-- Given data follows --

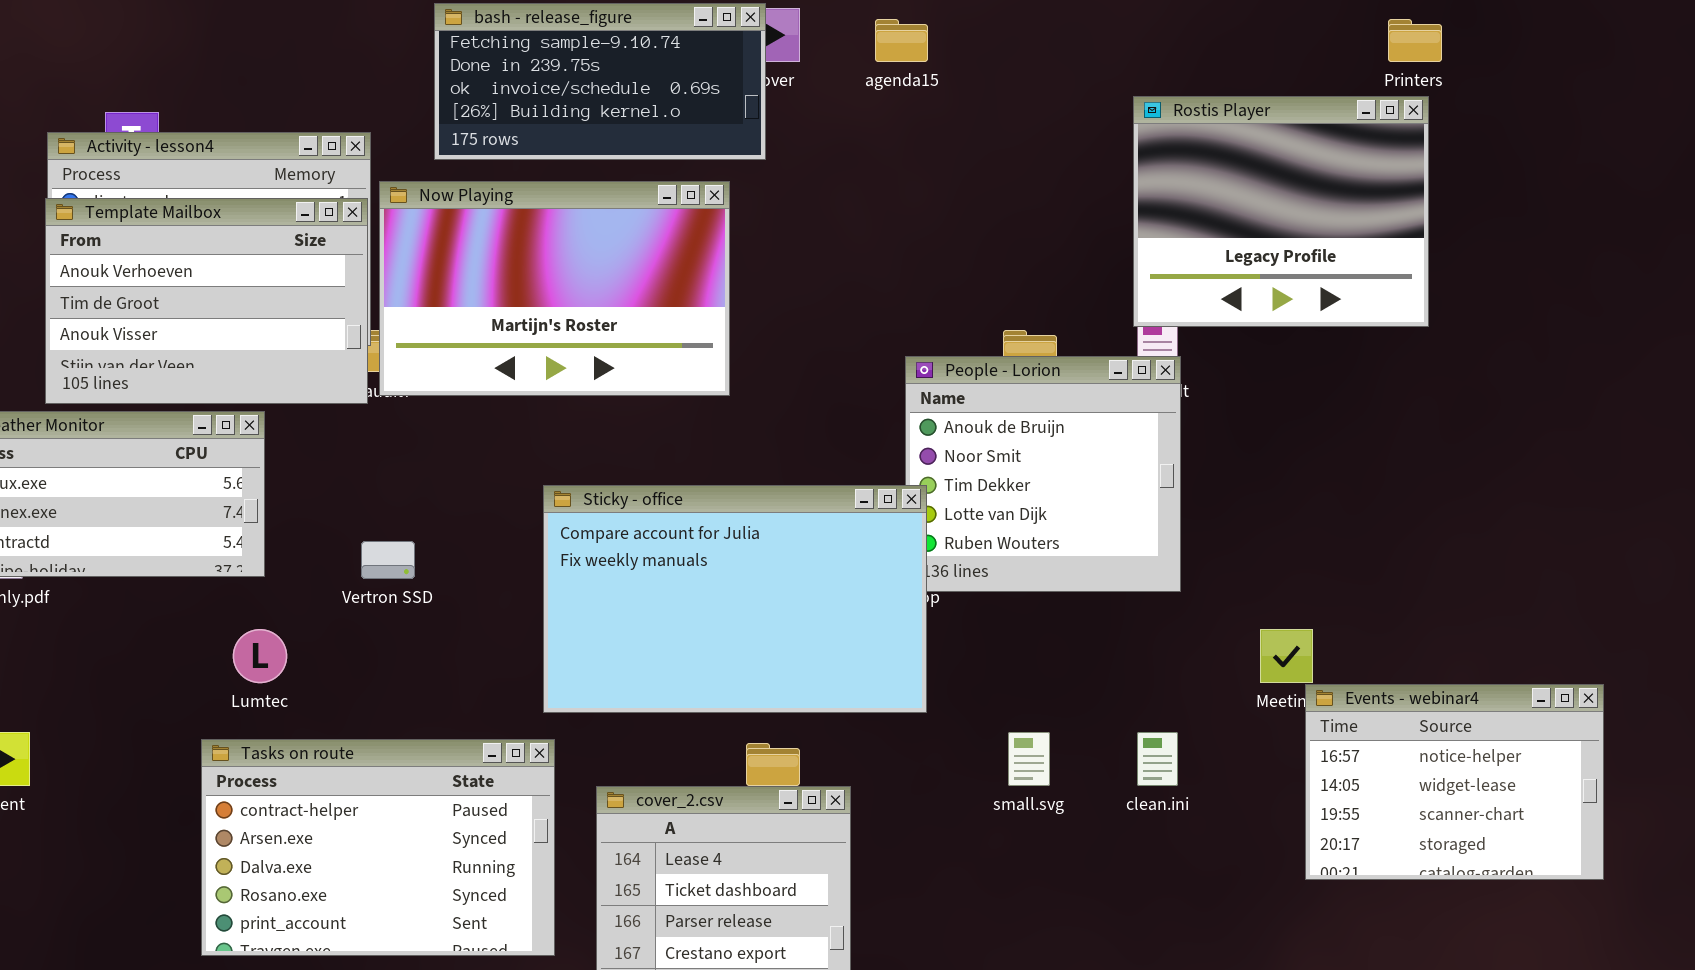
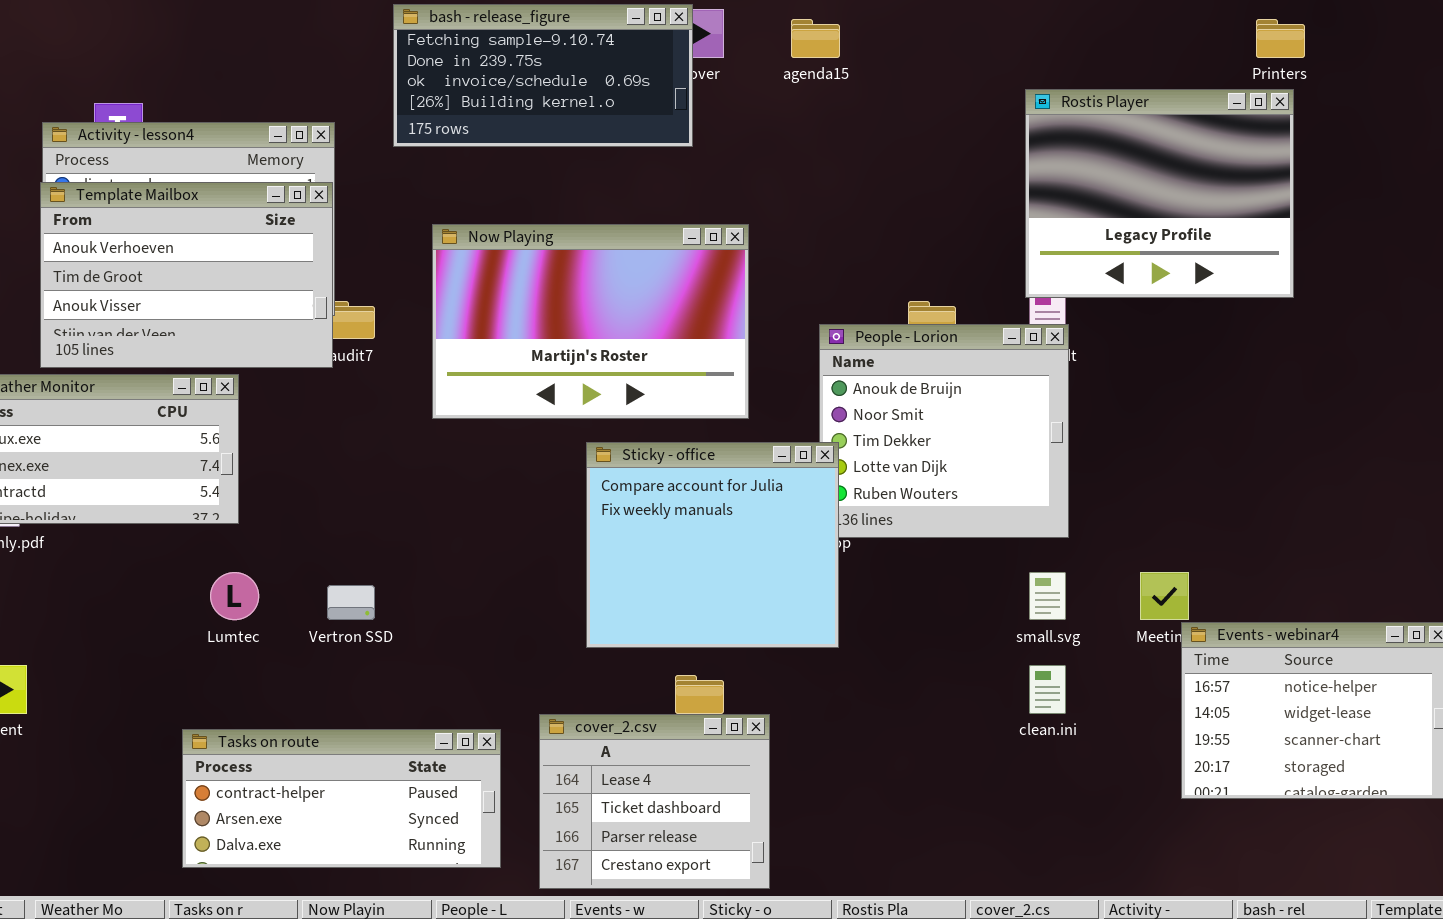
Now Playing: [379,181,730,396] -> [432,224,749,419], moved
Sticky - office: [543,485,927,713] -> [586,442,839,648], resized
Vertron SSD: [361,541,415,579] -> [327,585,375,620], moved
small.svg: [1008,732,1050,786] -> [1029,572,1066,620], moved
Tasks on route: [201,739,555,956] -> [182,729,501,868], resized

-- Given data concluded --

• _About this task_:
Please count the lines of the material above that contain "resized", and give only the number.

• _Result for this exercise_:
2